What to work on:
What you return must match the records exactly, except that the pictures are gone.

Raw data:

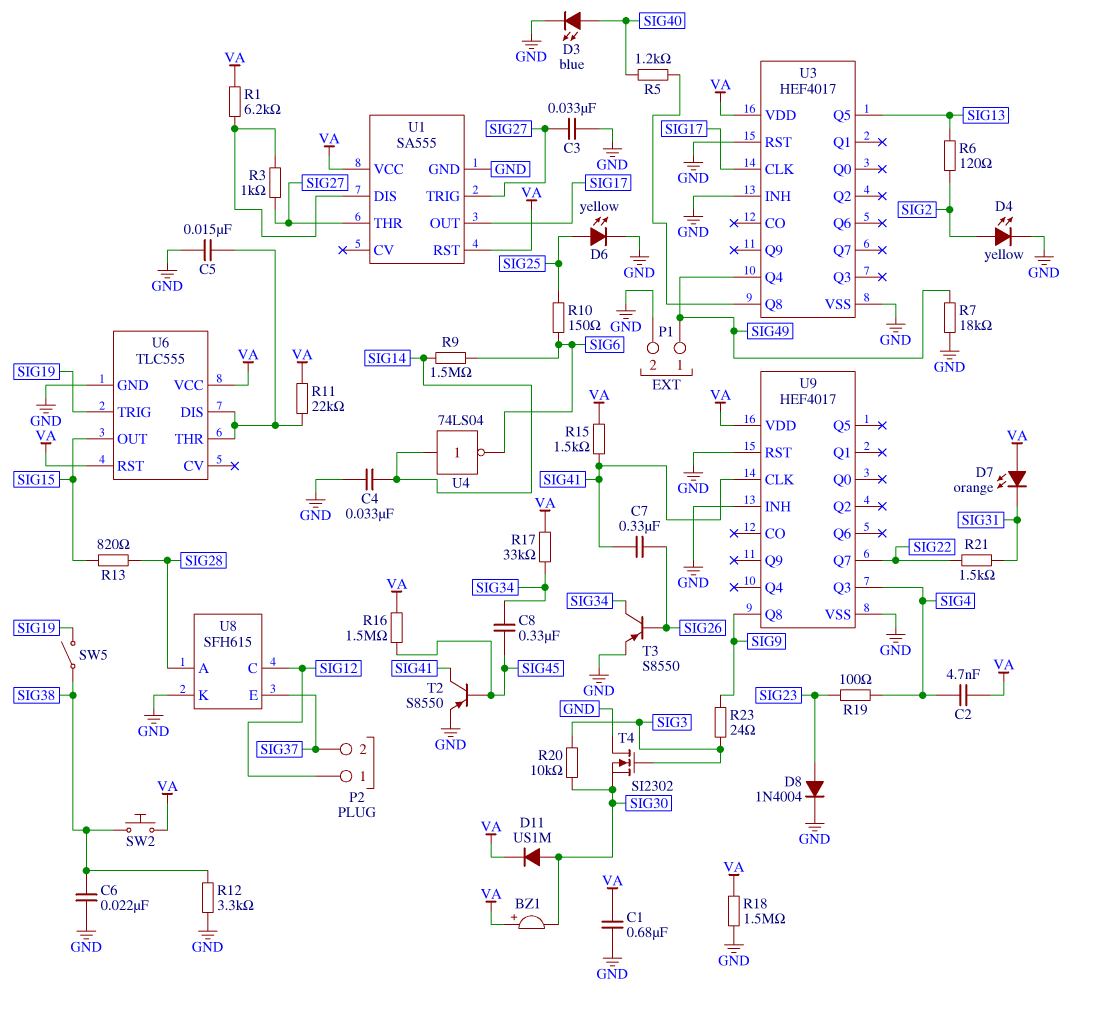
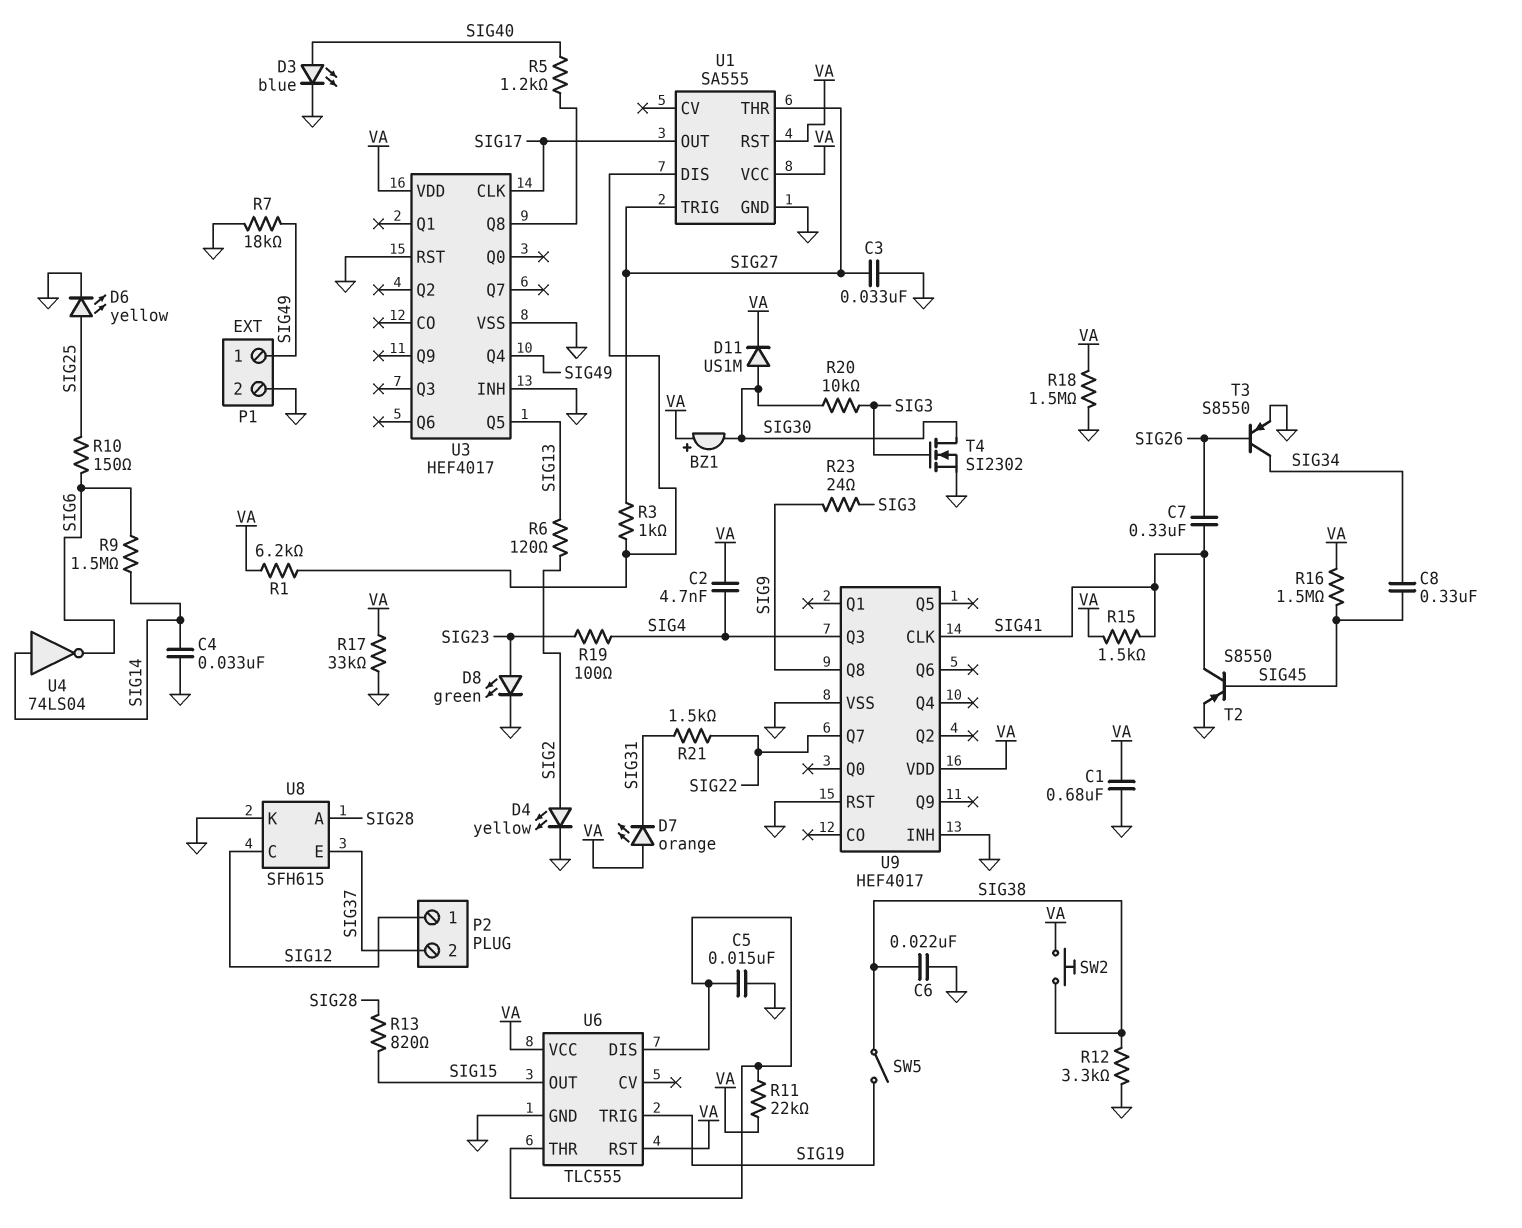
D8: diode 1N4004 (A SIG23, K GND) -> LED green (A SIG23, K GND)
R17: 33k (SIG34, VA) -> 33k (GND, VA)
T4: NMOS SI2302 (G SIG3, D GND, S SIG30) -> NMOS SI2302 (G SIG3, D SIG30, S GND)

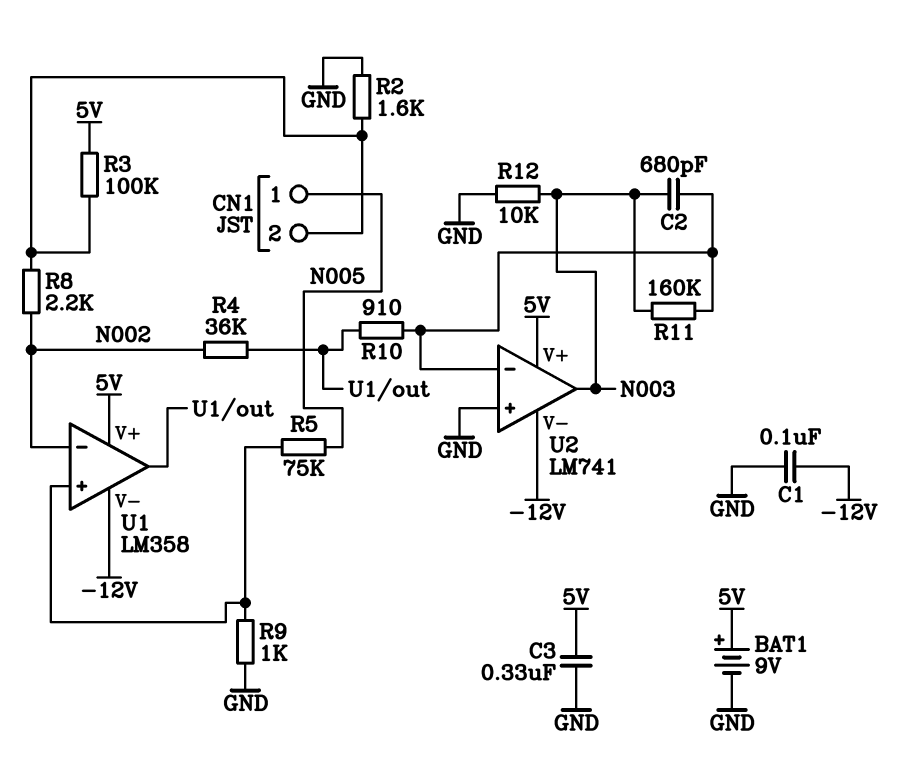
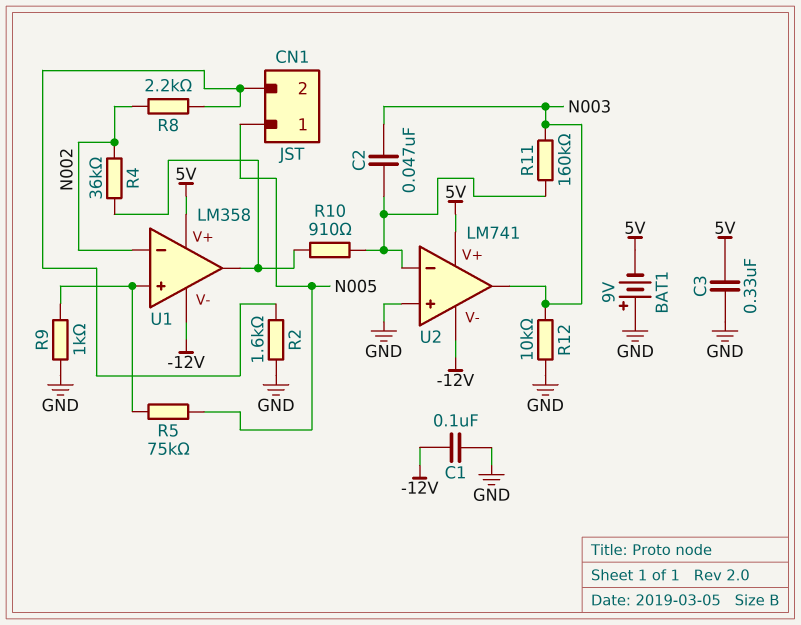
BAT1: 9V (plus 5V, minus GND) -> 9V (plus GND, minus 5V)
C2: 680pF (N003, U2/in-) -> 47nF (N003, U2/in-)
R3: 100k (5V, CN1/2) -> none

Result of this exercise:
D8: diode 1N4004 (A SIG23, K GND) -> LED green (A SIG23, K GND)
R17: 33k (SIG34, VA) -> 33k (GND, VA)
T4: NMOS SI2302 (G SIG3, D GND, S SIG30) -> NMOS SI2302 (G SIG3, D SIG30, S GND)

BAT1: 9V (plus 5V, minus GND) -> 9V (plus GND, minus 5V)
C2: 680pF (N003, U2/in-) -> 47nF (N003, U2/in-)
R3: 100k (5V, CN1/2) -> none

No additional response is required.